» **AIM OF THE TASK**:
No pictures, nothing altered: return the data below.

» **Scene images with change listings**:
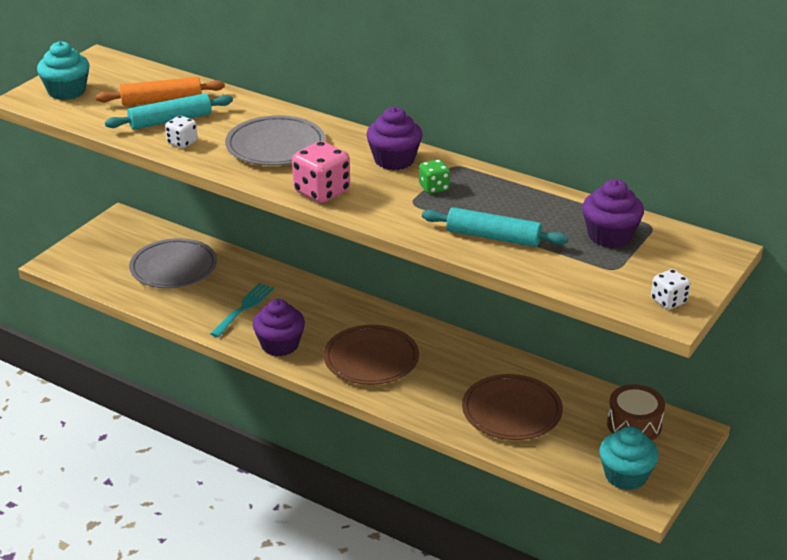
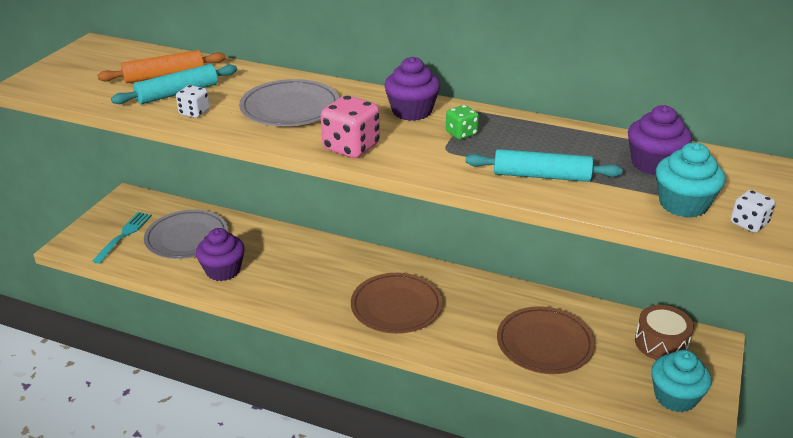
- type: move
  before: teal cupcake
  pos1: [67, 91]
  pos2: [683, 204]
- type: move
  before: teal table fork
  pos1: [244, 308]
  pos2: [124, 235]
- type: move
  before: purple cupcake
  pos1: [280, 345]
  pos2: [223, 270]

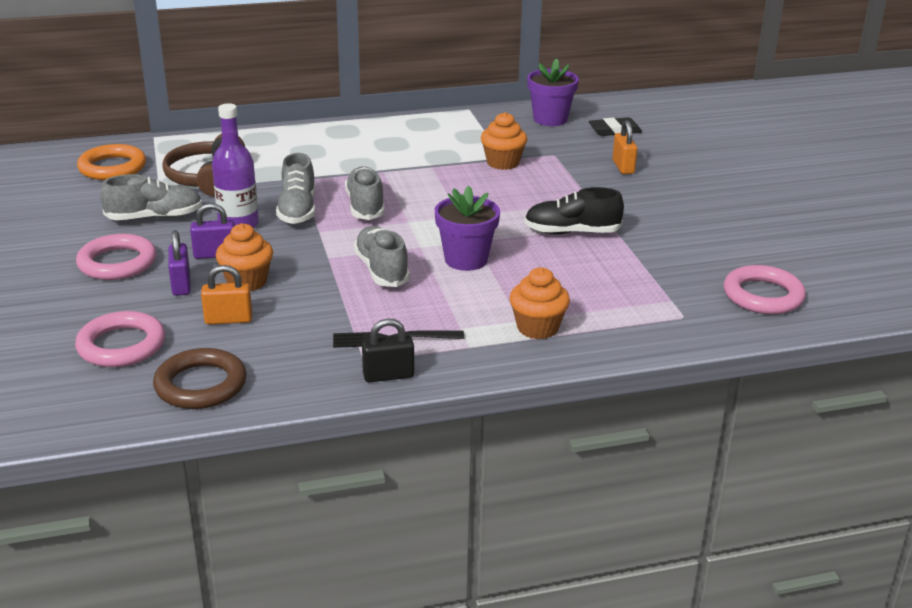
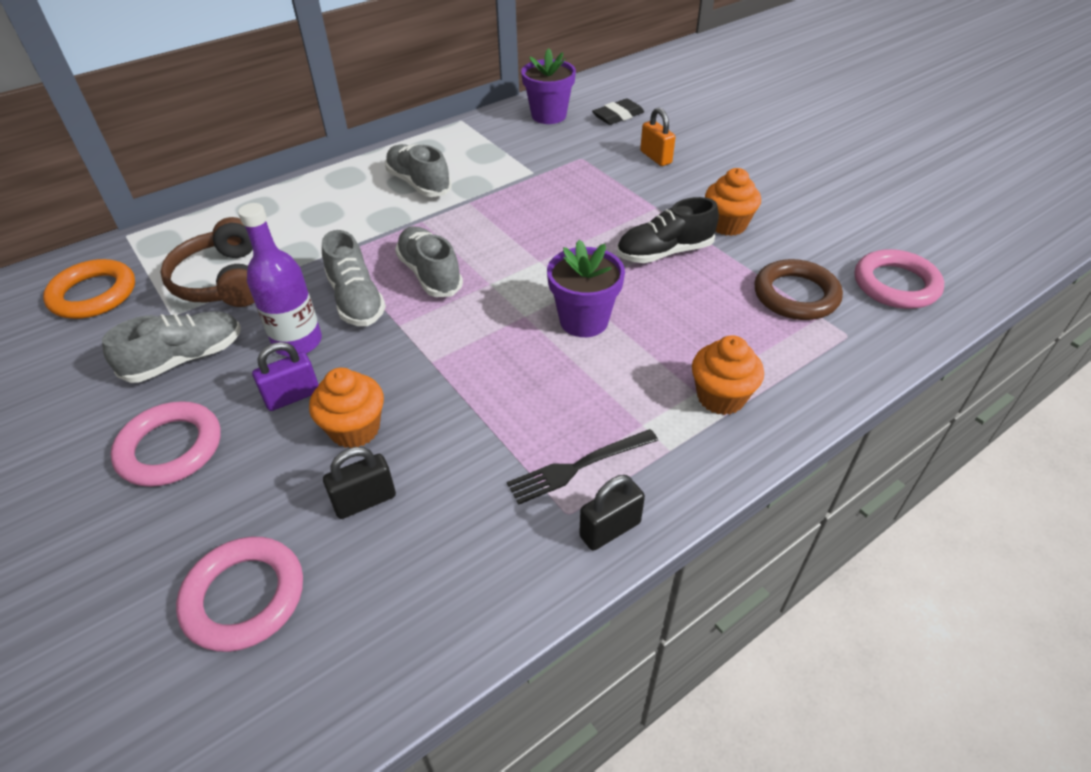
- type: delete
  before: purple small lock
  pos1: [181, 285]
- type: move
  before: dark brown ring
  pos1: [201, 385]
  pos2: [796, 295]
- type: move
  before: grey shoe
  pos1: [381, 270]
  pos2: [419, 184]
- type: move
  before: orange cupcake
  pos1: [503, 163]
  pos2: [727, 225]
- type: recolor
  before: orange small lock
  after: jet-black small lock
  pos1: [228, 320]
  pos2: [365, 501]

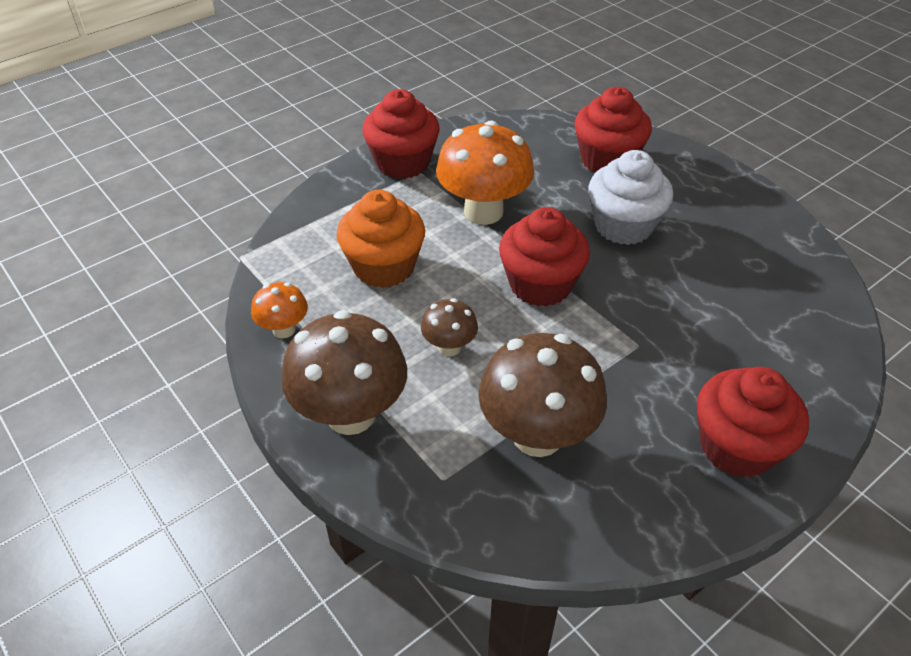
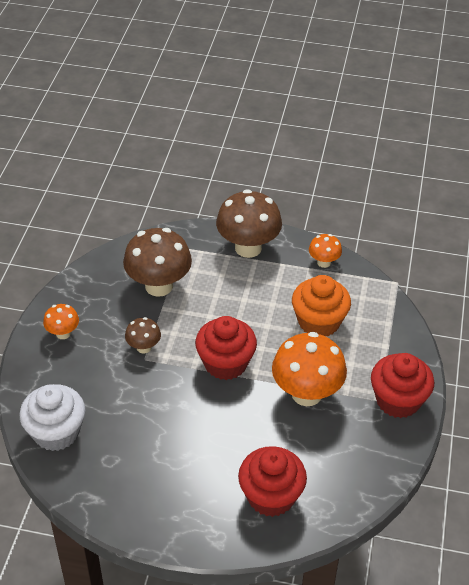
- type: move
  before: dark brown toadstool
  pos1: [449, 347]
  pos2: [144, 347]
- type: move
  before: white cupcake
  pos1: [623, 226]
  pos2: [56, 432]
- type: replace
  before: crimson cupcake
  after: orange toadstool
  pos1: [737, 446]
  pos2: [63, 333]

» **TASK ANSWER**:
- type: move
  before: teal cupcake
  pos1: [67, 91]
  pos2: [683, 204]
- type: move
  before: teal table fork
  pos1: [244, 308]
  pos2: [124, 235]
- type: move
  before: purple cupcake
  pos1: [280, 345]
  pos2: [223, 270]

- type: delete
  before: purple small lock
  pos1: [181, 285]
- type: move
  before: dark brown ring
  pos1: [201, 385]
  pos2: [796, 295]
- type: move
  before: grey shoe
  pos1: [381, 270]
  pos2: [419, 184]
- type: move
  before: orange cupcake
  pos1: [503, 163]
  pos2: [727, 225]
- type: recolor
  before: orange small lock
  after: jet-black small lock
  pos1: [228, 320]
  pos2: [365, 501]

- type: move
  before: dark brown toadstool
  pos1: [449, 347]
  pos2: [144, 347]
- type: move
  before: white cupcake
  pos1: [623, 226]
  pos2: [56, 432]
- type: replace
  before: crimson cupcake
  after: orange toadstool
  pos1: [737, 446]
  pos2: [63, 333]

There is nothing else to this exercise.